Task to complete: Quote the listing below in its entirety.

Source data:
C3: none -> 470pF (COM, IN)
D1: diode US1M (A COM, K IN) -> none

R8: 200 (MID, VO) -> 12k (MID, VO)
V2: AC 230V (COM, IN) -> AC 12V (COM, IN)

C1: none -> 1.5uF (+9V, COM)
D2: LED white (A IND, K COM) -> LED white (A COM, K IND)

Your solution:
C3: none -> 470pF (COM, IN)
D1: diode US1M (A COM, K IN) -> none

R8: 200 (MID, VO) -> 12k (MID, VO)
V2: AC 230V (COM, IN) -> AC 12V (COM, IN)

C1: none -> 1.5uF (+9V, COM)
D2: LED white (A IND, K COM) -> LED white (A COM, K IND)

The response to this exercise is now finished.